All records are to be reproduced verbatim, with images omitted.
**** RECORDS SUPPLIED ****
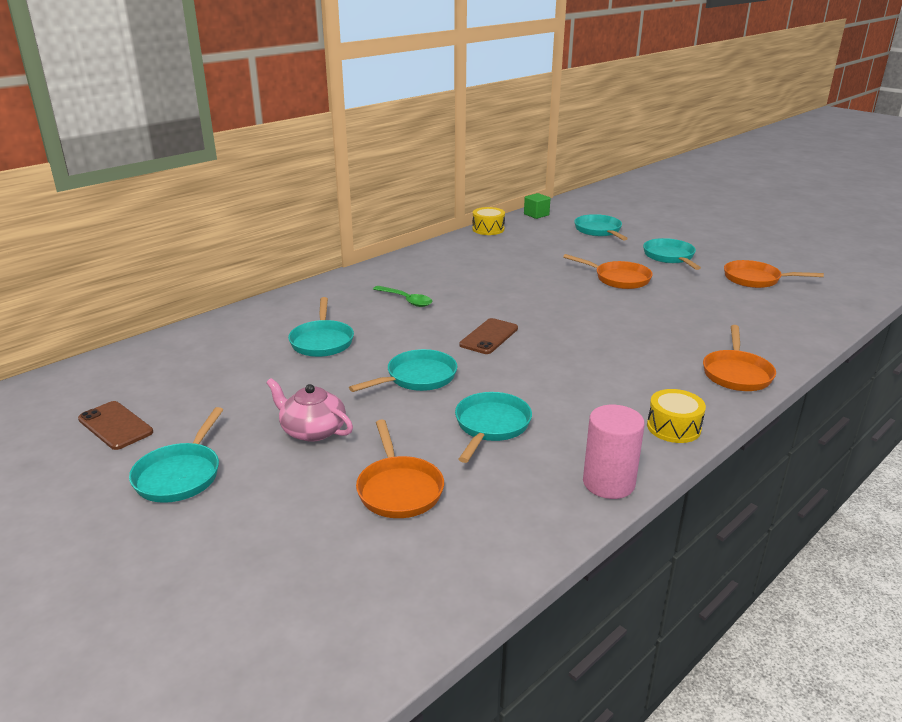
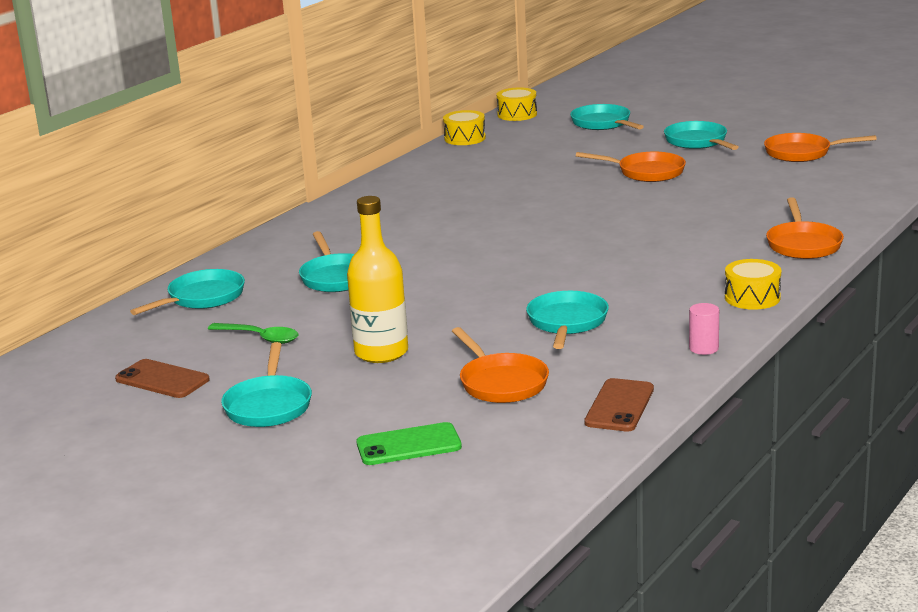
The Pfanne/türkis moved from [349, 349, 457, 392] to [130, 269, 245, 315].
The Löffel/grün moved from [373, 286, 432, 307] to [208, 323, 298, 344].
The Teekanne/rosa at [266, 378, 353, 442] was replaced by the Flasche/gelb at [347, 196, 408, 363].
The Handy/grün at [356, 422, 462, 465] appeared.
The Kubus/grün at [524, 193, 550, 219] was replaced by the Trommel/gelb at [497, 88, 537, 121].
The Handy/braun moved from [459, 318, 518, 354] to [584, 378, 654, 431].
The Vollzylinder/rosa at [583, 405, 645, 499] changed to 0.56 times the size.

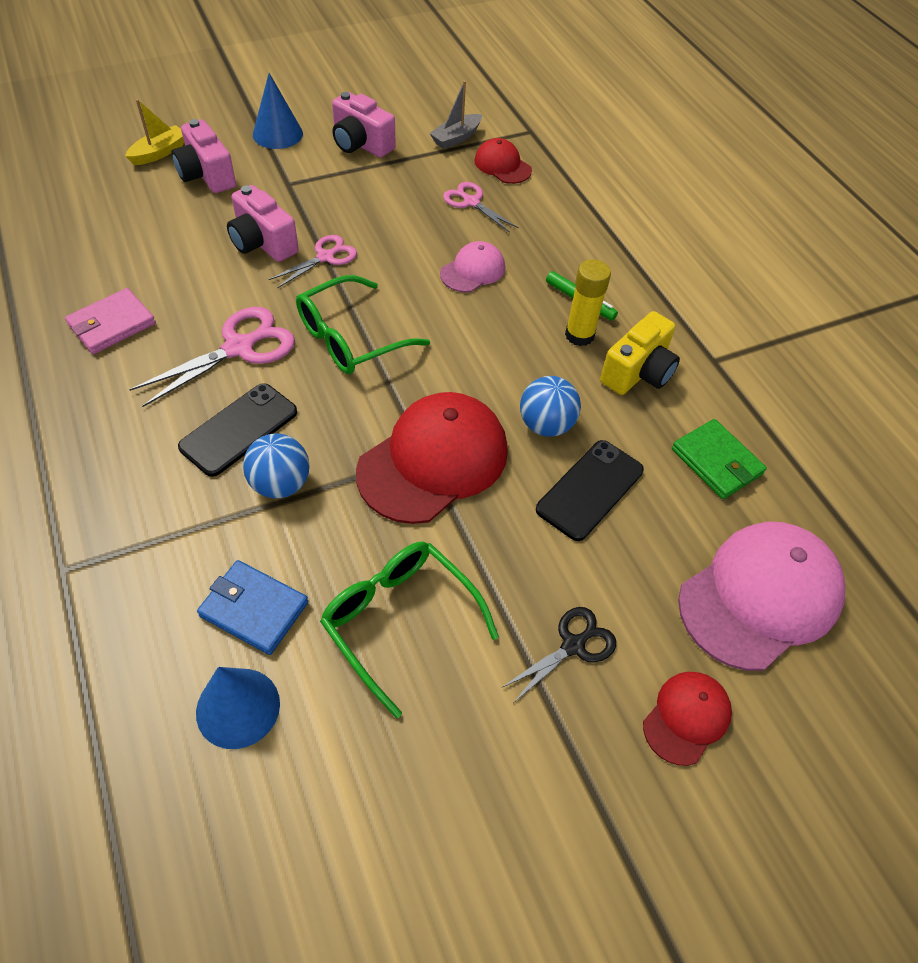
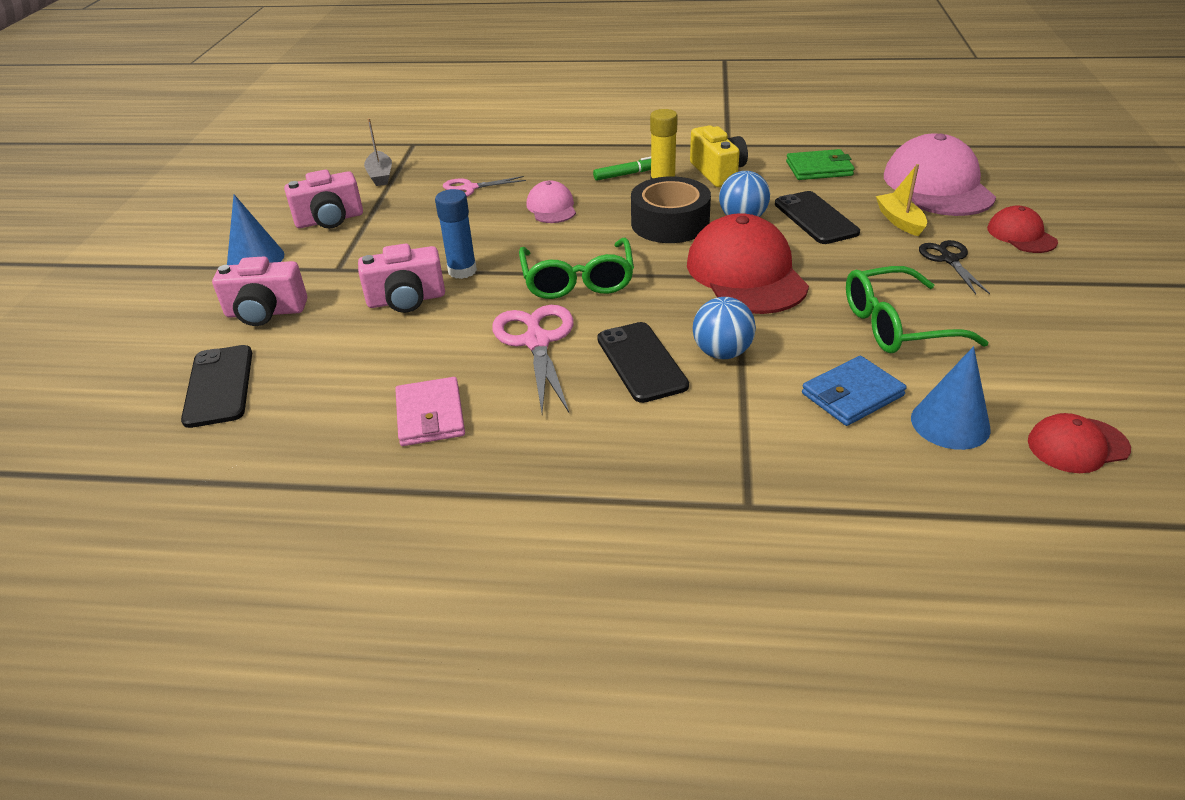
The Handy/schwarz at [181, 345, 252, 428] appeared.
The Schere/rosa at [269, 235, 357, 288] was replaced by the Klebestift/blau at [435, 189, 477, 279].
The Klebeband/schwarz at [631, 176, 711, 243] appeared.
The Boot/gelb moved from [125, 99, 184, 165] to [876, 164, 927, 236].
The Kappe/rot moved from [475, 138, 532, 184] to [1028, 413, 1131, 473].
****
RESPONSE BOX:
The Pfanne/türkis moved from [349, 349, 457, 392] to [130, 269, 245, 315].
The Löffel/grün moved from [373, 286, 432, 307] to [208, 323, 298, 344].
The Teekanne/rosa at [266, 378, 353, 442] was replaced by the Flasche/gelb at [347, 196, 408, 363].
The Handy/grün at [356, 422, 462, 465] appeared.
The Kubus/grün at [524, 193, 550, 219] was replaced by the Trommel/gelb at [497, 88, 537, 121].
The Handy/braun moved from [459, 318, 518, 354] to [584, 378, 654, 431].
The Vollzylinder/rosa at [583, 405, 645, 499] changed to 0.56 times the size.

The Handy/schwarz at [181, 345, 252, 428] appeared.
The Schere/rosa at [269, 235, 357, 288] was replaced by the Klebestift/blau at [435, 189, 477, 279].
The Klebeband/schwarz at [631, 176, 711, 243] appeared.
The Boot/gelb moved from [125, 99, 184, 165] to [876, 164, 927, 236].
The Kappe/rot moved from [475, 138, 532, 184] to [1028, 413, 1131, 473].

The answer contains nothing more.